ASSIGNMENT: With the first line below as the start and the line containing "R5: 4.3k (N_18, N_30) -> 4.3k (3V3, N_30)" as the end, copy every line between them exactly, ends included.

Dataset entries:
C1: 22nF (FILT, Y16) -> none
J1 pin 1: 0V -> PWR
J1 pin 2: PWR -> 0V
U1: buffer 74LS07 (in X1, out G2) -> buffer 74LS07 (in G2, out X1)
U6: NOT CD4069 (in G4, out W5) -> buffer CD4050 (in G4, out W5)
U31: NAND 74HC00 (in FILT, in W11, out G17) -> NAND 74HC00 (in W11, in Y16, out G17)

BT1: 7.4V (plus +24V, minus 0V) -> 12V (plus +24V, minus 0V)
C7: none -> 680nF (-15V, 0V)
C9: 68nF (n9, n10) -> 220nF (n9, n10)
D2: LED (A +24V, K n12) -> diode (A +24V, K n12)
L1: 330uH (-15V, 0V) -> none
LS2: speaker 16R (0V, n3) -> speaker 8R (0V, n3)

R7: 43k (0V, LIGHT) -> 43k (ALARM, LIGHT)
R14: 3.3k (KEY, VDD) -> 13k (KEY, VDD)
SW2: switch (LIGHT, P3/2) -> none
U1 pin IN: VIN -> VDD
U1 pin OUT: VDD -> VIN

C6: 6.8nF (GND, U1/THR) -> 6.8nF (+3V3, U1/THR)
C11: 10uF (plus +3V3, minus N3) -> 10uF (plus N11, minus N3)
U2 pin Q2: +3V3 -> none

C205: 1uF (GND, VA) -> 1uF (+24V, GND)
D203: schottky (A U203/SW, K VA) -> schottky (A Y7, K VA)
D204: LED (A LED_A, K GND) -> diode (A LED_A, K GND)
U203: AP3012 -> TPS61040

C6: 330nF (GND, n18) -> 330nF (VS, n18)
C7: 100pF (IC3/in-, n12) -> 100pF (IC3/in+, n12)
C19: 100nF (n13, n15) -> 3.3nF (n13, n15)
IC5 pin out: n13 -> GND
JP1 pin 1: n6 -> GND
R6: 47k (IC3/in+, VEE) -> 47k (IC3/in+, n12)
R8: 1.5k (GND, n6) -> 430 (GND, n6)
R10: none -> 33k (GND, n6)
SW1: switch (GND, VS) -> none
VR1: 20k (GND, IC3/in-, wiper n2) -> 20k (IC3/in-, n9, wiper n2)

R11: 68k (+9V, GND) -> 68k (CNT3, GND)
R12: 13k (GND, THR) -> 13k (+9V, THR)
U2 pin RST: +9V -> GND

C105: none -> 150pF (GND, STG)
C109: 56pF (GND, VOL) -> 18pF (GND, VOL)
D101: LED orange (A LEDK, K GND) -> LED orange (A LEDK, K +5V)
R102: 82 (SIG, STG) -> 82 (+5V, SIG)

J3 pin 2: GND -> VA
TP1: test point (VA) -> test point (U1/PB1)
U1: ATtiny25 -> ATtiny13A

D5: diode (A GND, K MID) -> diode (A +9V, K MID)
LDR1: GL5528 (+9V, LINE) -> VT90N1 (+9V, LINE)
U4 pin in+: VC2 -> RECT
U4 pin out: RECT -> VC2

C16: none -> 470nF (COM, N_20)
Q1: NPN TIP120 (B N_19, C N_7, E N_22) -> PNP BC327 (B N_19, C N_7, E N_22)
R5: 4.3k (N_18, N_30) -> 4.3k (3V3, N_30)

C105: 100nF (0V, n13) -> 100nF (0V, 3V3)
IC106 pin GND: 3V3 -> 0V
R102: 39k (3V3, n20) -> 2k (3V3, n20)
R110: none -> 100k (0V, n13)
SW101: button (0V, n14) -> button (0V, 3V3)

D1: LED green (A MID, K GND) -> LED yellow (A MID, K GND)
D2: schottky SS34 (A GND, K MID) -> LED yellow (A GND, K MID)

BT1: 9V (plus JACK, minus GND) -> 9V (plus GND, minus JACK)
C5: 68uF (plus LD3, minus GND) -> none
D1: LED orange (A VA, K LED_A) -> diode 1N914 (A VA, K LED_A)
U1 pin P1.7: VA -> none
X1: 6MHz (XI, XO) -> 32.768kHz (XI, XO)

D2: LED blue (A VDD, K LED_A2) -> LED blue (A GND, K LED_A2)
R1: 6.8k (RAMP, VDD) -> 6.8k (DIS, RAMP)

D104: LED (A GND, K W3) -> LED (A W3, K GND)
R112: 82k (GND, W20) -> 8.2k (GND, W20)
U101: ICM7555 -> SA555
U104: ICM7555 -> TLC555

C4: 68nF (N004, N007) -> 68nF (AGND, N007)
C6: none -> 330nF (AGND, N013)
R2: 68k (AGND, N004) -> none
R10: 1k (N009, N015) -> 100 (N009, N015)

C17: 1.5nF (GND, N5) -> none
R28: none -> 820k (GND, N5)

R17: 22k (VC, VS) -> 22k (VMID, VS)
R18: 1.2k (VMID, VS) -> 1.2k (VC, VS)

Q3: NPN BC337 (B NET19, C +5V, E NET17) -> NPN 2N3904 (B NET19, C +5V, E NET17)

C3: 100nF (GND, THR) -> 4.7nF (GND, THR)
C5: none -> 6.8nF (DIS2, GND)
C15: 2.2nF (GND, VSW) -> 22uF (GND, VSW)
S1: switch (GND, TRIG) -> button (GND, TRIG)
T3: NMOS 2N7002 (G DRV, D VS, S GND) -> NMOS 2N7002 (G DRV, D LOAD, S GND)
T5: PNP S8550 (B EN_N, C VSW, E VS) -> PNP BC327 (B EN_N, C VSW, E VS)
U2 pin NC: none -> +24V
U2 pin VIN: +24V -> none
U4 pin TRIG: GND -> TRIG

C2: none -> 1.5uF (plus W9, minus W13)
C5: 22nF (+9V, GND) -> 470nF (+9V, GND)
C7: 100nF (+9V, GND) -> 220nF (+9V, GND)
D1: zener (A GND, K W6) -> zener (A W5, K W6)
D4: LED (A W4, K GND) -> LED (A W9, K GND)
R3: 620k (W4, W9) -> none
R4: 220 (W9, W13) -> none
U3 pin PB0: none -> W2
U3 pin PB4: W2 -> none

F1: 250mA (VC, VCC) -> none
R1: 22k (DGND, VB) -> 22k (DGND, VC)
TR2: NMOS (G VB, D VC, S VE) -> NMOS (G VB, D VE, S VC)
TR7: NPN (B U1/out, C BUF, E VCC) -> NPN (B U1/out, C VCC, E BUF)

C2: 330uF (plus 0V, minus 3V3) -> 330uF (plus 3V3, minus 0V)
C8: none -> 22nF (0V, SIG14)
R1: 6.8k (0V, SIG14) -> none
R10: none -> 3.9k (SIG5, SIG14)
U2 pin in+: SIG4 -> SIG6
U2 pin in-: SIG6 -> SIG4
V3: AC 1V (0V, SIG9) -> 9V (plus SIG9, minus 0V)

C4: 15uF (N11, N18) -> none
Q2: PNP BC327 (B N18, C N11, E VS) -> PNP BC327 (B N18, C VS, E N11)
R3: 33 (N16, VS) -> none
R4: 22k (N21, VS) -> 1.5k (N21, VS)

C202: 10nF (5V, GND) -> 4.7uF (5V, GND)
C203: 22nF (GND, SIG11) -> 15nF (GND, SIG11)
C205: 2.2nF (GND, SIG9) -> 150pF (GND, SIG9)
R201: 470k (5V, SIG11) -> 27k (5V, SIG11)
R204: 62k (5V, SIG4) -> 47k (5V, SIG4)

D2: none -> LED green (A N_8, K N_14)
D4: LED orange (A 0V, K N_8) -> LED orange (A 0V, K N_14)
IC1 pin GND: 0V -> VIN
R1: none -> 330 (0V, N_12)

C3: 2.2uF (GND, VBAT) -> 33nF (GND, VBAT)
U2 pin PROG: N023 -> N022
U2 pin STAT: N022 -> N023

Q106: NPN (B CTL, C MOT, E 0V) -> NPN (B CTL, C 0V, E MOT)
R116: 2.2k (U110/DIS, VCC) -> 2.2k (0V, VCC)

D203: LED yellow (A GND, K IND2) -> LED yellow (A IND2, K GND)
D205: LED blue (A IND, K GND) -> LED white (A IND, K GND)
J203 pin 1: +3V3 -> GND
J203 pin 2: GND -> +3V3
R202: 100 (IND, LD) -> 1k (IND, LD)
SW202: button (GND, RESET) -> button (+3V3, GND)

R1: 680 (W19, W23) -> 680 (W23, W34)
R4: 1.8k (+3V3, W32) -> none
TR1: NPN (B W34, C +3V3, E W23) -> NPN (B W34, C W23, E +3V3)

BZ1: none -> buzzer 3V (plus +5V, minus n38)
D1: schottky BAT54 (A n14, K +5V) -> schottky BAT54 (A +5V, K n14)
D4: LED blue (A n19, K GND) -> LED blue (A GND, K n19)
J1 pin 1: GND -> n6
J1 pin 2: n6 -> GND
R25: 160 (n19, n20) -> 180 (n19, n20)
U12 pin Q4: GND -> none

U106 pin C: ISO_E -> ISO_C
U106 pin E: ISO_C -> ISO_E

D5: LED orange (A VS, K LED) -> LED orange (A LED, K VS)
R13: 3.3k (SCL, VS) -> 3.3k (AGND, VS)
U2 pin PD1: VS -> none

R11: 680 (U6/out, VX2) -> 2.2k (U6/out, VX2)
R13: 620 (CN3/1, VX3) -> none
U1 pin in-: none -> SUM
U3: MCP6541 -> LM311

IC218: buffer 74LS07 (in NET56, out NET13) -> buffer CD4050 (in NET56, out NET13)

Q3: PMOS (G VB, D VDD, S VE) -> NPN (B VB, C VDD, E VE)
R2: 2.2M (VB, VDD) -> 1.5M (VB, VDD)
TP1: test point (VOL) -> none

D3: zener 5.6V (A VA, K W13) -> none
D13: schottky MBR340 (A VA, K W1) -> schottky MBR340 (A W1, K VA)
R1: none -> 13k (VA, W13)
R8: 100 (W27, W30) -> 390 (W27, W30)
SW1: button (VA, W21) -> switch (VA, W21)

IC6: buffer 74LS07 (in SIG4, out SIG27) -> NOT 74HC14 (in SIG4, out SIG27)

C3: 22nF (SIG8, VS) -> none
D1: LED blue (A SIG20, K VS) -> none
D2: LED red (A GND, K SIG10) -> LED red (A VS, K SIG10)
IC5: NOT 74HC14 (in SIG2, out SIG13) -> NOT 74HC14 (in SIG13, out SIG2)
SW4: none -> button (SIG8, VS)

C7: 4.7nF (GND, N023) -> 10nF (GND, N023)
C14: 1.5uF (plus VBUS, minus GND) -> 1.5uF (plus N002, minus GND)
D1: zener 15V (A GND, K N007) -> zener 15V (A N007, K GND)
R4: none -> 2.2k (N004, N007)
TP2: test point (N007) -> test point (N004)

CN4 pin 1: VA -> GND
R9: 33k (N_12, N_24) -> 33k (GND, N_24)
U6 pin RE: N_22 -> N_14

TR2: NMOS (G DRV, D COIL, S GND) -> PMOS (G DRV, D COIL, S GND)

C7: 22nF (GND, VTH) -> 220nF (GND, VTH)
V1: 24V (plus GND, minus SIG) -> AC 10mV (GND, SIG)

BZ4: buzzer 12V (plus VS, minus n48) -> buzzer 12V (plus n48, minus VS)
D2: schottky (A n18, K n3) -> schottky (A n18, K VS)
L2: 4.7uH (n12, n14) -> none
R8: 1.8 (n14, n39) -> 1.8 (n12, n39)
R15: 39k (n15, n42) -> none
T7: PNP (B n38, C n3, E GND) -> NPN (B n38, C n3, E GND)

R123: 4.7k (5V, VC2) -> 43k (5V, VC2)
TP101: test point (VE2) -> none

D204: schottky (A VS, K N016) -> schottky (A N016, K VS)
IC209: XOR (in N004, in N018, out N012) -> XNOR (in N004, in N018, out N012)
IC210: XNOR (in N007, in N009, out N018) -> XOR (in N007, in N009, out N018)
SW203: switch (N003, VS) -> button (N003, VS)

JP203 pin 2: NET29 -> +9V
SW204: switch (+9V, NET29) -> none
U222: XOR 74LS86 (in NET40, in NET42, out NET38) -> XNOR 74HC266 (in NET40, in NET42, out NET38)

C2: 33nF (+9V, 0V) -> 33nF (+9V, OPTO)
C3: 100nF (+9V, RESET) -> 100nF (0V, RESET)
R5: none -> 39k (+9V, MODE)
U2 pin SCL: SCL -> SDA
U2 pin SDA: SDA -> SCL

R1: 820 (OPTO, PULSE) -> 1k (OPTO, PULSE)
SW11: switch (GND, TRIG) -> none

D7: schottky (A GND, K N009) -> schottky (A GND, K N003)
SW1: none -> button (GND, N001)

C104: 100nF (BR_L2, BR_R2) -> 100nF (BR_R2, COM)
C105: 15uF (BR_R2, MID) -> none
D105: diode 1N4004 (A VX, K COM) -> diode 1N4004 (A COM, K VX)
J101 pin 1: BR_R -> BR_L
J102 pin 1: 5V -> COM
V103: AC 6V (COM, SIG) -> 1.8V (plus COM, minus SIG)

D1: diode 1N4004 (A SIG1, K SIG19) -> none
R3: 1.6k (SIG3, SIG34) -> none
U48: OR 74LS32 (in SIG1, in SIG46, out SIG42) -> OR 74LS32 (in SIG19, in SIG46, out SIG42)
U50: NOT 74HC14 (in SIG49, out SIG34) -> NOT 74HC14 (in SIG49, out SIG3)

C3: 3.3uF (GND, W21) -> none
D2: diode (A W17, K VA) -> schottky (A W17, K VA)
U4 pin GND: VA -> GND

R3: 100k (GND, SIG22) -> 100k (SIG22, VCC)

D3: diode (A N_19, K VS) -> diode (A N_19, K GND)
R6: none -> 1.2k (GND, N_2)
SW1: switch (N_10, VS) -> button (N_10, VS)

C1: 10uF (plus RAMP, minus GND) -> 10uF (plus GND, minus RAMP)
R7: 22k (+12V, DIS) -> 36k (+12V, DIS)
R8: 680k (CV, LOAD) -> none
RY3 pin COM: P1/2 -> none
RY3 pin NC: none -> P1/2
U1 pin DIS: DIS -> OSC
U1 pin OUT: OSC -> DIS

THE ANSWER:
C1: 22nF (FILT, Y16) -> none
J1 pin 1: 0V -> PWR
J1 pin 2: PWR -> 0V
U1: buffer 74LS07 (in X1, out G2) -> buffer 74LS07 (in G2, out X1)
U6: NOT CD4069 (in G4, out W5) -> buffer CD4050 (in G4, out W5)
U31: NAND 74HC00 (in FILT, in W11, out G17) -> NAND 74HC00 (in W11, in Y16, out G17)

BT1: 7.4V (plus +24V, minus 0V) -> 12V (plus +24V, minus 0V)
C7: none -> 680nF (-15V, 0V)
C9: 68nF (n9, n10) -> 220nF (n9, n10)
D2: LED (A +24V, K n12) -> diode (A +24V, K n12)
L1: 330uH (-15V, 0V) -> none
LS2: speaker 16R (0V, n3) -> speaker 8R (0V, n3)

R7: 43k (0V, LIGHT) -> 43k (ALARM, LIGHT)
R14: 3.3k (KEY, VDD) -> 13k (KEY, VDD)
SW2: switch (LIGHT, P3/2) -> none
U1 pin IN: VIN -> VDD
U1 pin OUT: VDD -> VIN

C6: 6.8nF (GND, U1/THR) -> 6.8nF (+3V3, U1/THR)
C11: 10uF (plus +3V3, minus N3) -> 10uF (plus N11, minus N3)
U2 pin Q2: +3V3 -> none

C205: 1uF (GND, VA) -> 1uF (+24V, GND)
D203: schottky (A U203/SW, K VA) -> schottky (A Y7, K VA)
D204: LED (A LED_A, K GND) -> diode (A LED_A, K GND)
U203: AP3012 -> TPS61040

C6: 330nF (GND, n18) -> 330nF (VS, n18)
C7: 100pF (IC3/in-, n12) -> 100pF (IC3/in+, n12)
C19: 100nF (n13, n15) -> 3.3nF (n13, n15)
IC5 pin out: n13 -> GND
JP1 pin 1: n6 -> GND
R6: 47k (IC3/in+, VEE) -> 47k (IC3/in+, n12)
R8: 1.5k (GND, n6) -> 430 (GND, n6)
R10: none -> 33k (GND, n6)
SW1: switch (GND, VS) -> none
VR1: 20k (GND, IC3/in-, wiper n2) -> 20k (IC3/in-, n9, wiper n2)

R11: 68k (+9V, GND) -> 68k (CNT3, GND)
R12: 13k (GND, THR) -> 13k (+9V, THR)
U2 pin RST: +9V -> GND

C105: none -> 150pF (GND, STG)
C109: 56pF (GND, VOL) -> 18pF (GND, VOL)
D101: LED orange (A LEDK, K GND) -> LED orange (A LEDK, K +5V)
R102: 82 (SIG, STG) -> 82 (+5V, SIG)

J3 pin 2: GND -> VA
TP1: test point (VA) -> test point (U1/PB1)
U1: ATtiny25 -> ATtiny13A

D5: diode (A GND, K MID) -> diode (A +9V, K MID)
LDR1: GL5528 (+9V, LINE) -> VT90N1 (+9V, LINE)
U4 pin in+: VC2 -> RECT
U4 pin out: RECT -> VC2

C16: none -> 470nF (COM, N_20)
Q1: NPN TIP120 (B N_19, C N_7, E N_22) -> PNP BC327 (B N_19, C N_7, E N_22)
R5: 4.3k (N_18, N_30) -> 4.3k (3V3, N_30)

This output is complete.